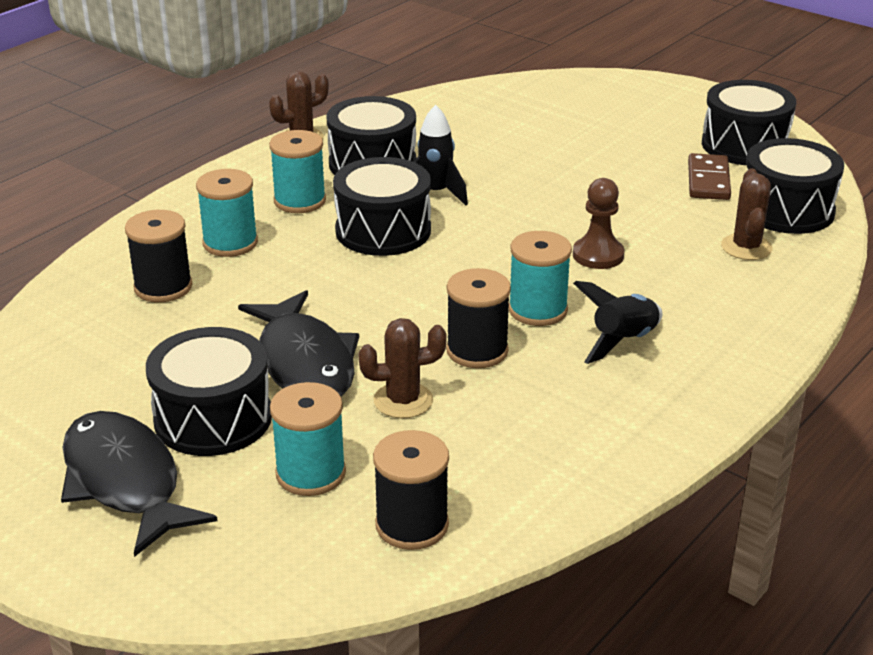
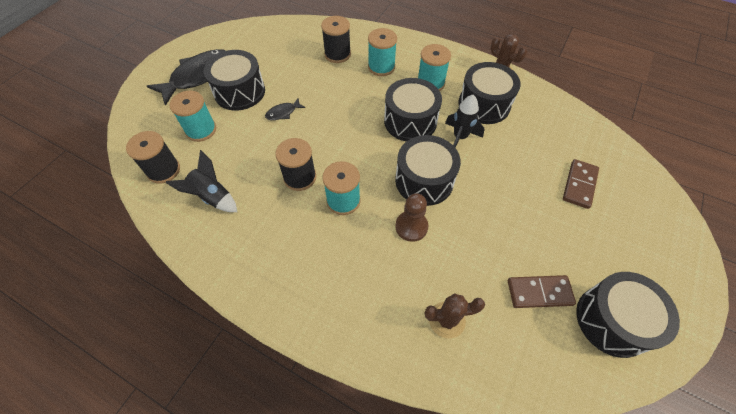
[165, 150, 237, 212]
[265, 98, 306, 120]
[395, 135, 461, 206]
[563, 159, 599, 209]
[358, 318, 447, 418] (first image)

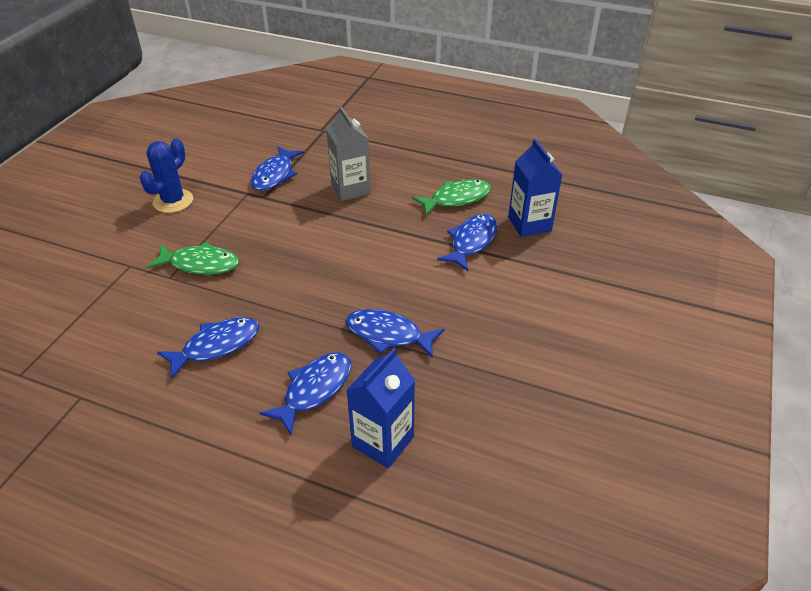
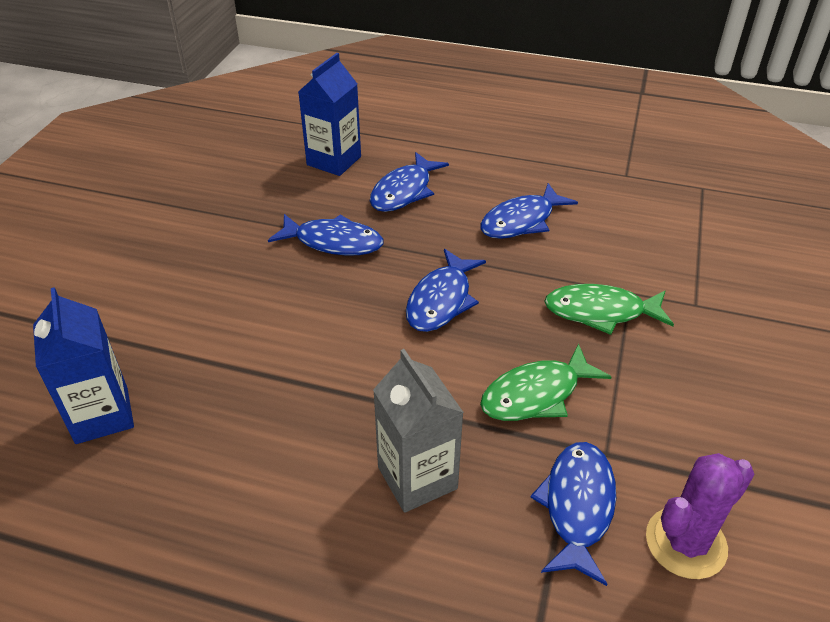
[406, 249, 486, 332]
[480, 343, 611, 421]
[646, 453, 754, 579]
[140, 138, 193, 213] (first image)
==========
Your objective:
Return every entry above exactly as written, minus the pictures.

Answer space:
[165, 150, 237, 212]
[265, 98, 306, 120]
[395, 135, 461, 206]
[563, 159, 599, 209]
[358, 318, 447, 418] (first image)

[406, 249, 486, 332]
[480, 343, 611, 421]
[646, 453, 754, 579]
[140, 138, 193, 213] (first image)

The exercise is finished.